● BRIEF
Could you filter the data below down to the lines that hold the word "cyan"?

● INFORMATION PROVIDED
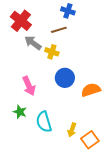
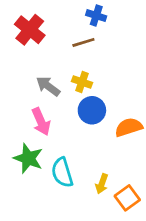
gray arrow: (33, 43) -> (48, 86), moved
yellow cross: (52, 52) -> (82, 82), moved
green star: (20, 112) -> (28, 158), size x1.5

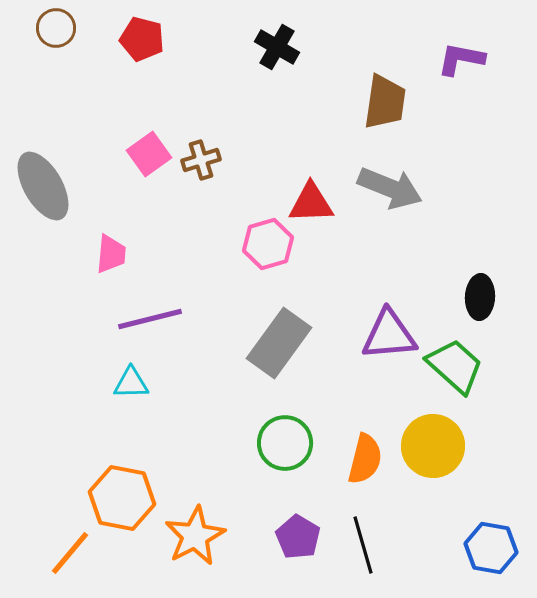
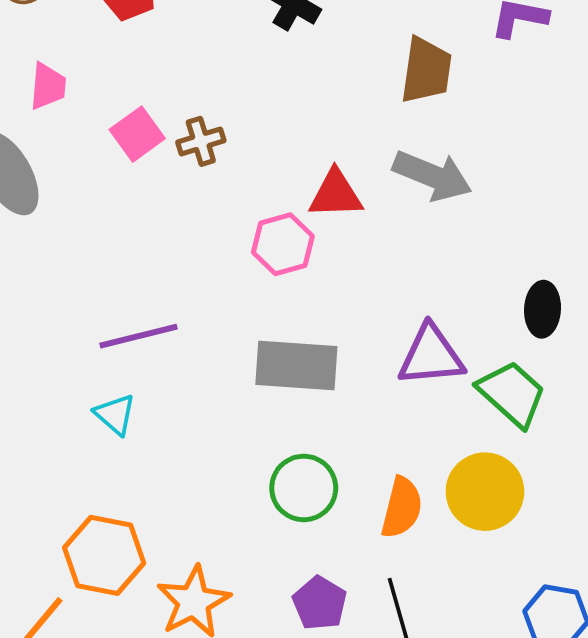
pink trapezoid: (111, 254) -> (48, 86), moved
gray rectangle: (279, 343) -> (296, 365), turned 58
cyan triangle: (131, 383) -> (115, 414), turned 42

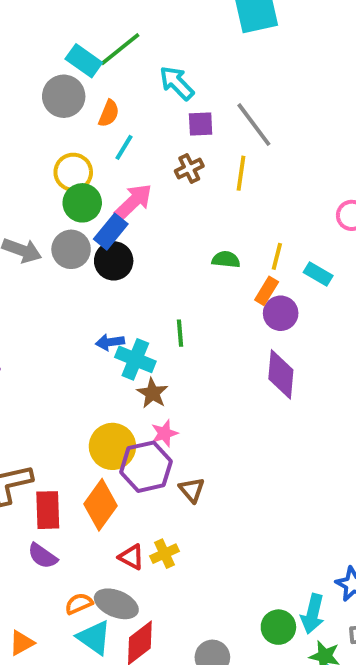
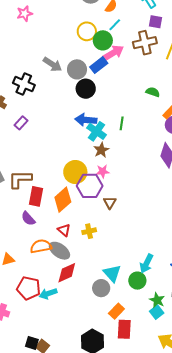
brown cross: (189, 169) -> (145, 43), size x1.6
green circle: (82, 203) -> (103, 40), moved
black circle: (114, 261) -> (86, 89), moved
blue arrow: (110, 342) -> (86, 120), size x1.5
red triangle: (131, 557) -> (64, 230), moved
orange semicircle: (79, 604) -> (41, 246), size x1.5
cyan arrow: (313, 614) -> (147, 264), moved
cyan triangle: (94, 638) -> (112, 273), moved

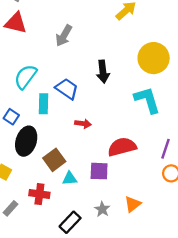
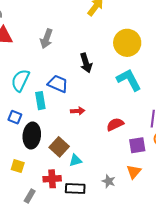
red semicircle: (122, 147) -> (115, 124), size x0.7
purple square: (99, 171) -> (137, 145), moved
black rectangle: (70, 222) -> (75, 189), moved, turned 60

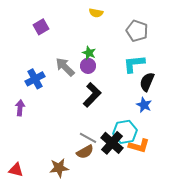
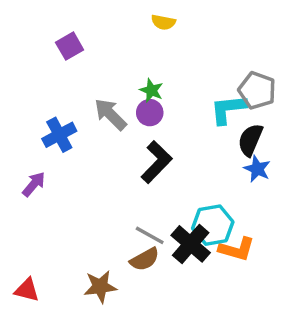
gray pentagon: (137, 31) -> (257, 90), moved
blue star: (144, 105) -> (257, 169), moved
purple arrow: (20, 108) -> (34, 184), turned 35

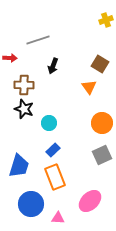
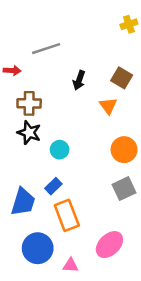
black arrow: (53, 66) -> (79, 80), moved
blue rectangle: (53, 150) -> (53, 186), moved

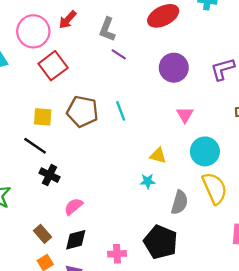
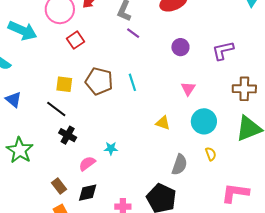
red square: (53, 66) -> (76, 40), size x0.7
purple circle: (174, 68) -> (180, 47), size x0.7
cyan star: (148, 181) -> (111, 148), moved
yellow semicircle: (215, 188) -> (211, 154), size x0.5

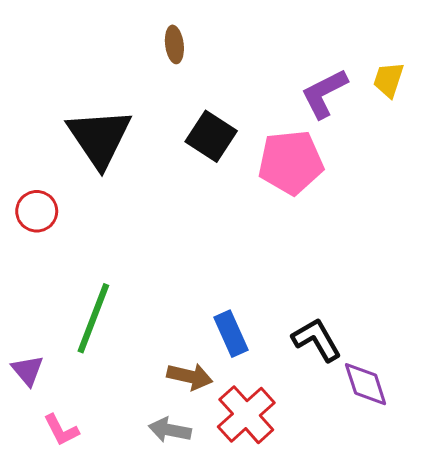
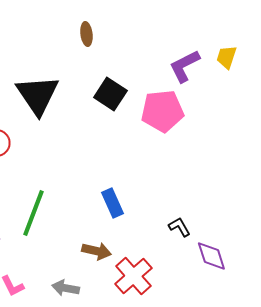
blue rectangle: (231, 334) -> (112, 203), moved
black L-shape: (317, 340) -> (179, 227), size x0.7
gray arrow: (170, 430) -> (65, 288), moved

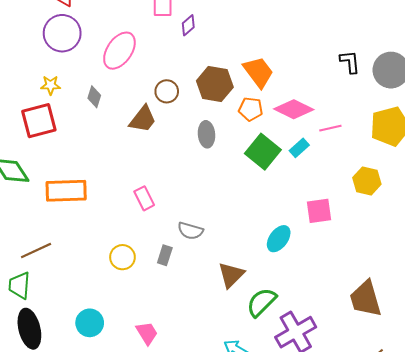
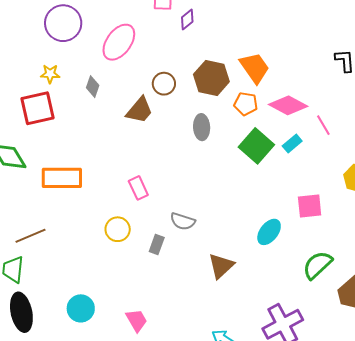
pink line: (330, 128) -> (323, 125), turned 70
yellow circle: (122, 257) -> (118, 229), moved
green semicircle: (261, 302) -> (317, 265), moved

● OUTPUT OF THE TASK
cyan triangle: (131, 383) -> (115, 414), turned 42
cyan arrow: (313, 614) -> (147, 264), moved
cyan triangle: (94, 638) -> (112, 273), moved
cyan star: (148, 181) -> (111, 148), moved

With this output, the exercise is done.